**Supplied material**

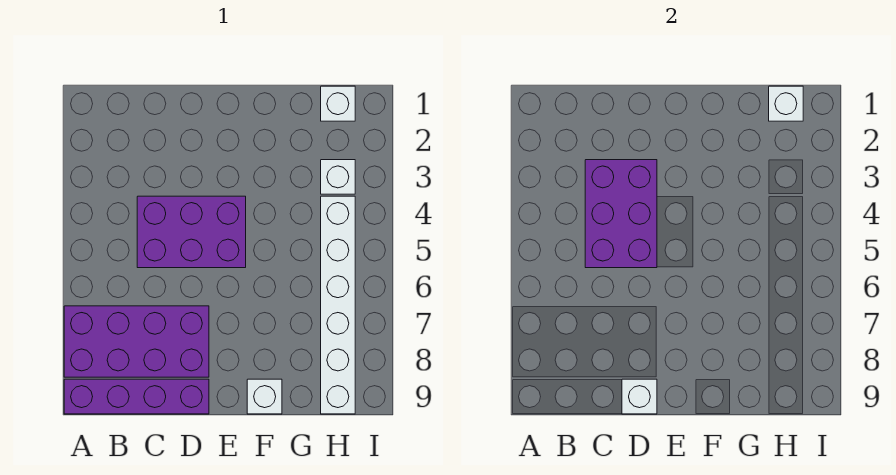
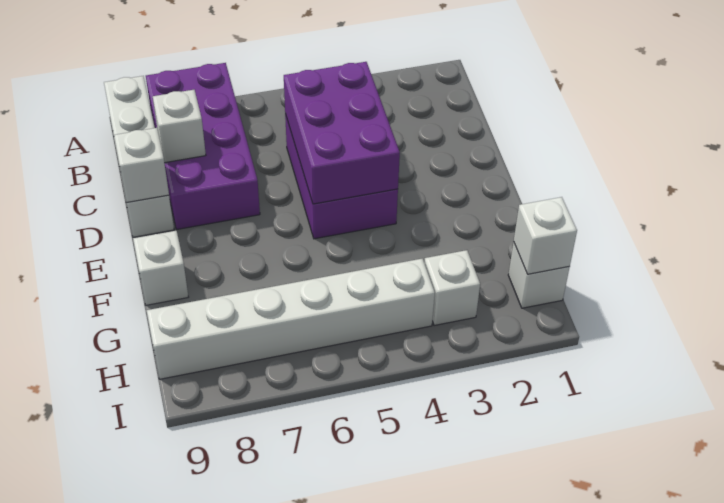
purple brick A9:D9 level 1 -> white brick A9:D9 level 1
purple brick C3:D5 level 2 -> purple brick C4:E5 level 2
none -> white brick C8 level 2

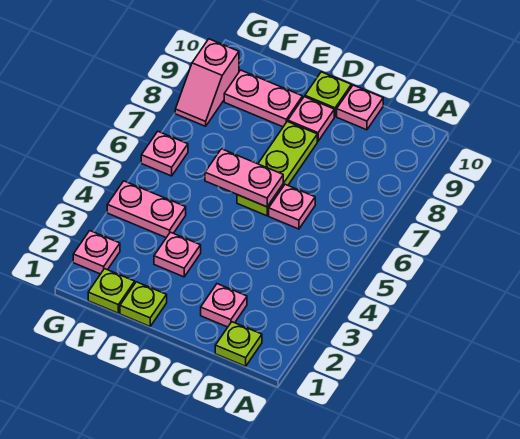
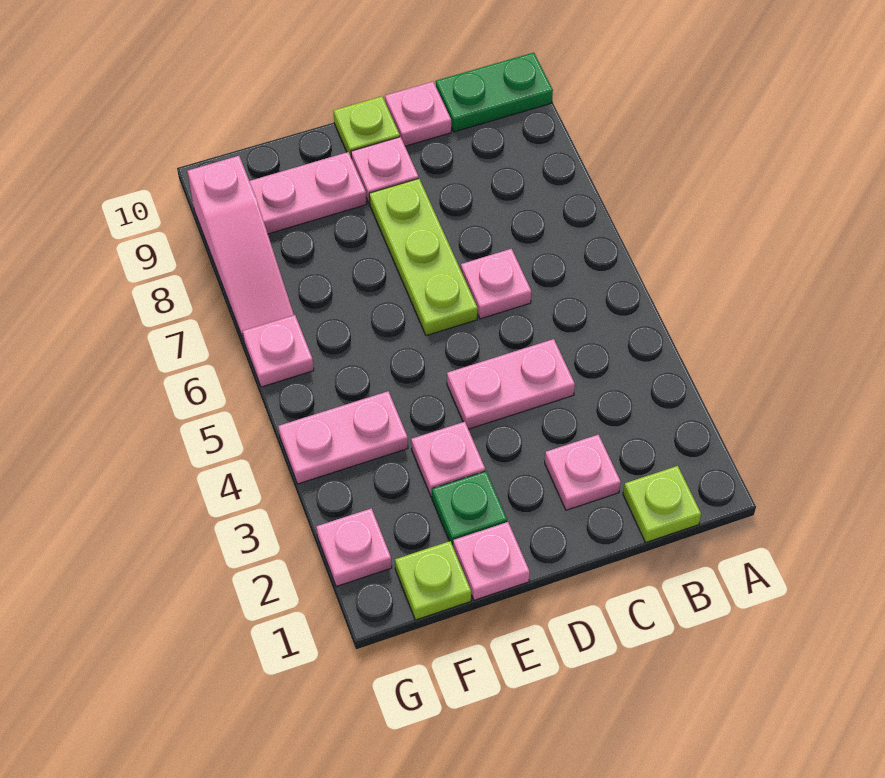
none -> green plate A10:B10 level 1
pink plate D6:E6 level 2 -> pink plate C4:D4 level 1
lime plate E1 level 1 -> pink plate E1 level 1
none -> green plate E2 level 1
pink slope G8:G9 level 1 top 9 -> pink slope G7:G9 level 1 top 9

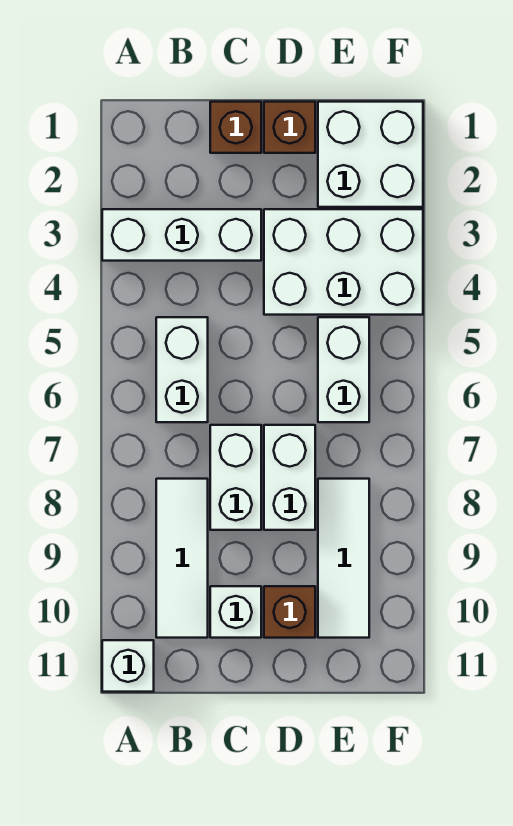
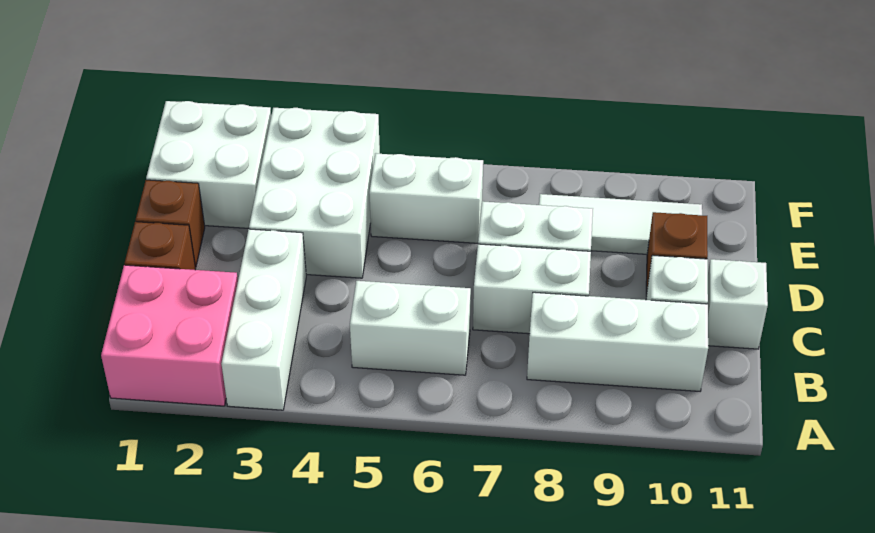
none -> pink brick A1:B2 level 1
white brick A11 level 1 -> white brick C11 level 1
white tile B8:B10 level 1 -> white brick B8:B10 level 1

**Work required**
Nothing but the lines from the line containing "lime plate E1" through the end of the data, both ends included, is to be reproduced, exactly as written and without the pictures.

**Worked solution**
lime plate E1 level 1 -> pink plate E1 level 1
none -> green plate E2 level 1
pink slope G8:G9 level 1 top 9 -> pink slope G7:G9 level 1 top 9

none -> pink brick A1:B2 level 1
white brick A11 level 1 -> white brick C11 level 1
white tile B8:B10 level 1 -> white brick B8:B10 level 1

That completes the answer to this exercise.